**Task to carry out**
No pictures go in the copy; retype exactly the lines from the one with "none -> tan brick F1:G1 level 1" through the last line of the records.

Provided records: Begin

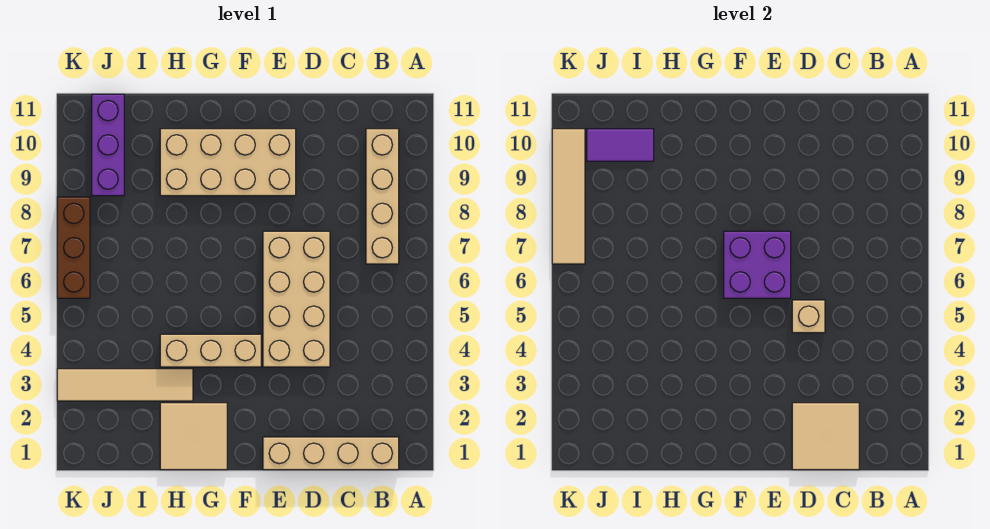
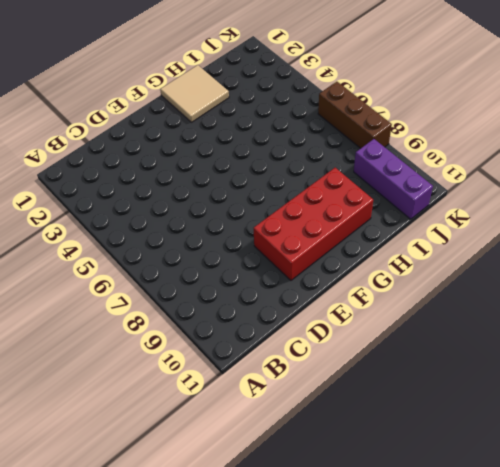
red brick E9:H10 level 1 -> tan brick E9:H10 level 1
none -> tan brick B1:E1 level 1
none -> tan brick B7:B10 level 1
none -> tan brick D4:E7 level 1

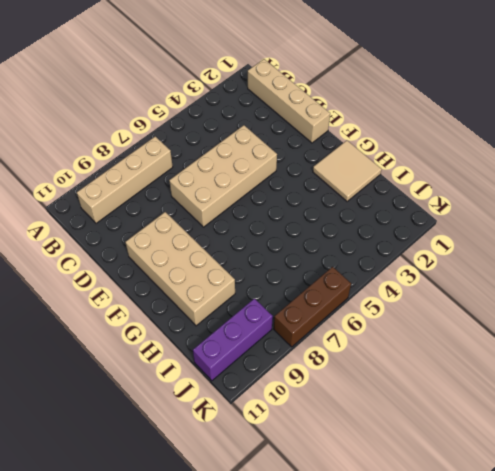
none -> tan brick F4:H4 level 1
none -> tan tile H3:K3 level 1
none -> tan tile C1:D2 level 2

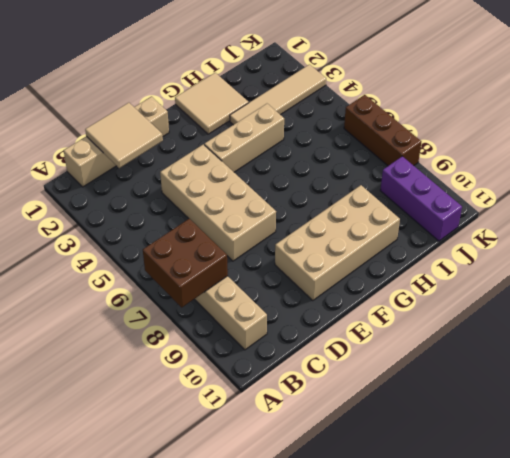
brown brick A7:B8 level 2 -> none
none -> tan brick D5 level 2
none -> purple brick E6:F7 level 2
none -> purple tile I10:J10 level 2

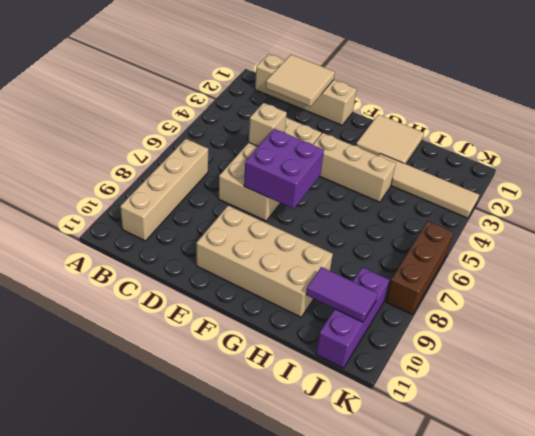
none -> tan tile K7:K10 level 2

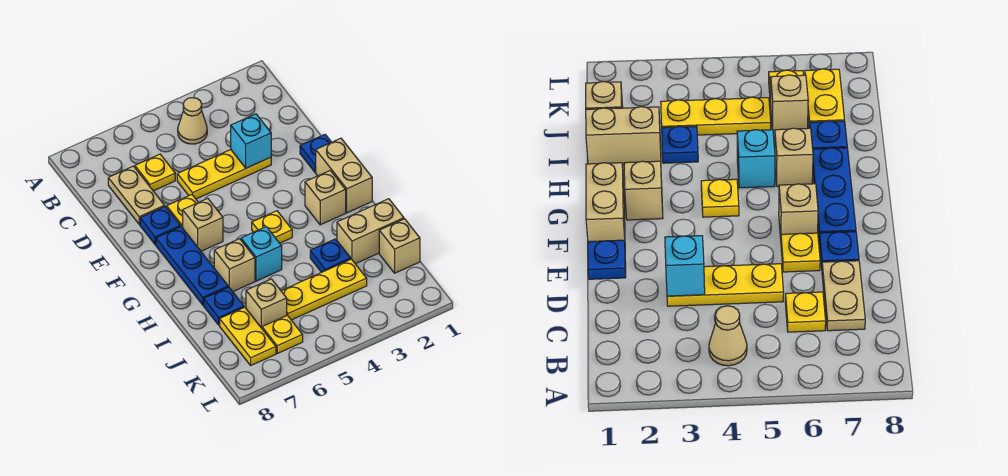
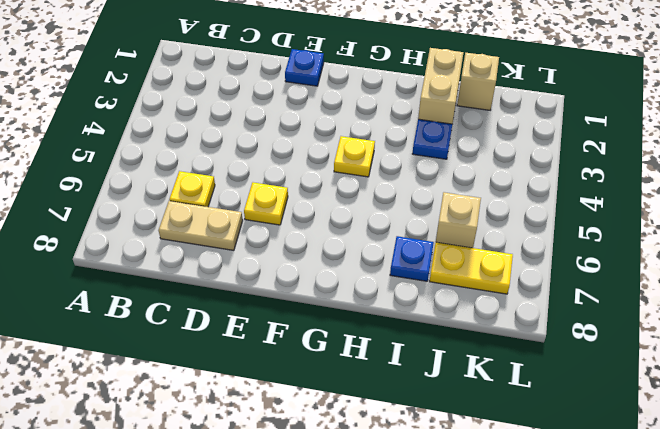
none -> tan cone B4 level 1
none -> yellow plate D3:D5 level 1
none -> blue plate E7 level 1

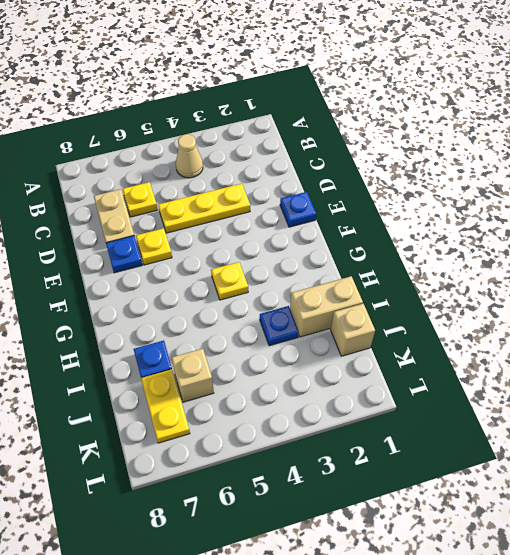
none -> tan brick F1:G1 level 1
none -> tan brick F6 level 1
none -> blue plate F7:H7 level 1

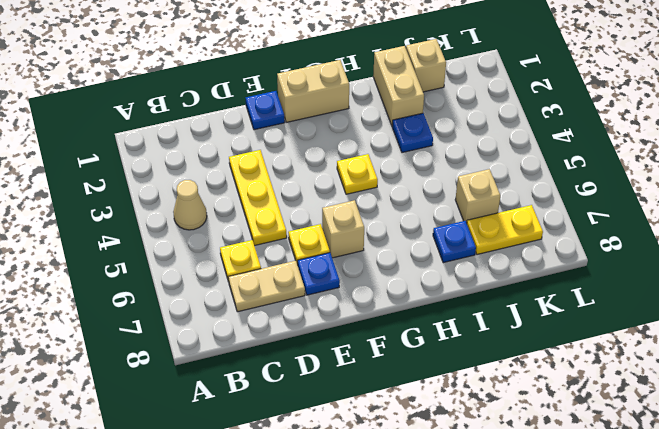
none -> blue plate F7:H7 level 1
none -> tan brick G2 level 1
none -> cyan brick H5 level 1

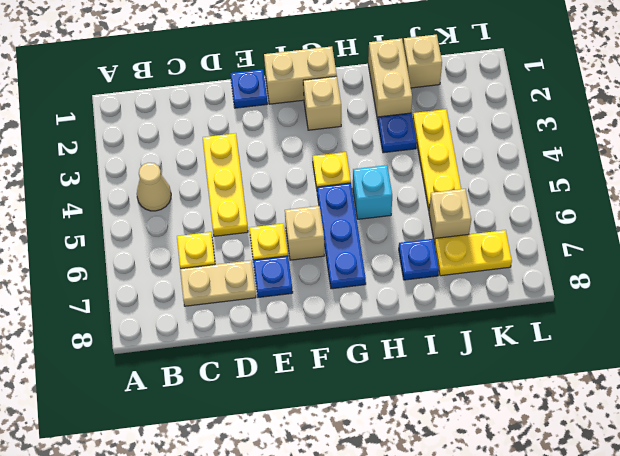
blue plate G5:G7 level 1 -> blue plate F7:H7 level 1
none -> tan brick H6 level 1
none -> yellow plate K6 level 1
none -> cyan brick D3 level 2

Provided records: End

**Answer space**
none -> tan brick F1:G1 level 1
none -> tan brick F6 level 1
none -> blue plate F7:H7 level 1

none -> blue plate F7:H7 level 1
none -> tan brick G2 level 1
none -> cyan brick H5 level 1

blue plate G5:G7 level 1 -> blue plate F7:H7 level 1
none -> tan brick H6 level 1
none -> yellow plate K6 level 1
none -> cyan brick D3 level 2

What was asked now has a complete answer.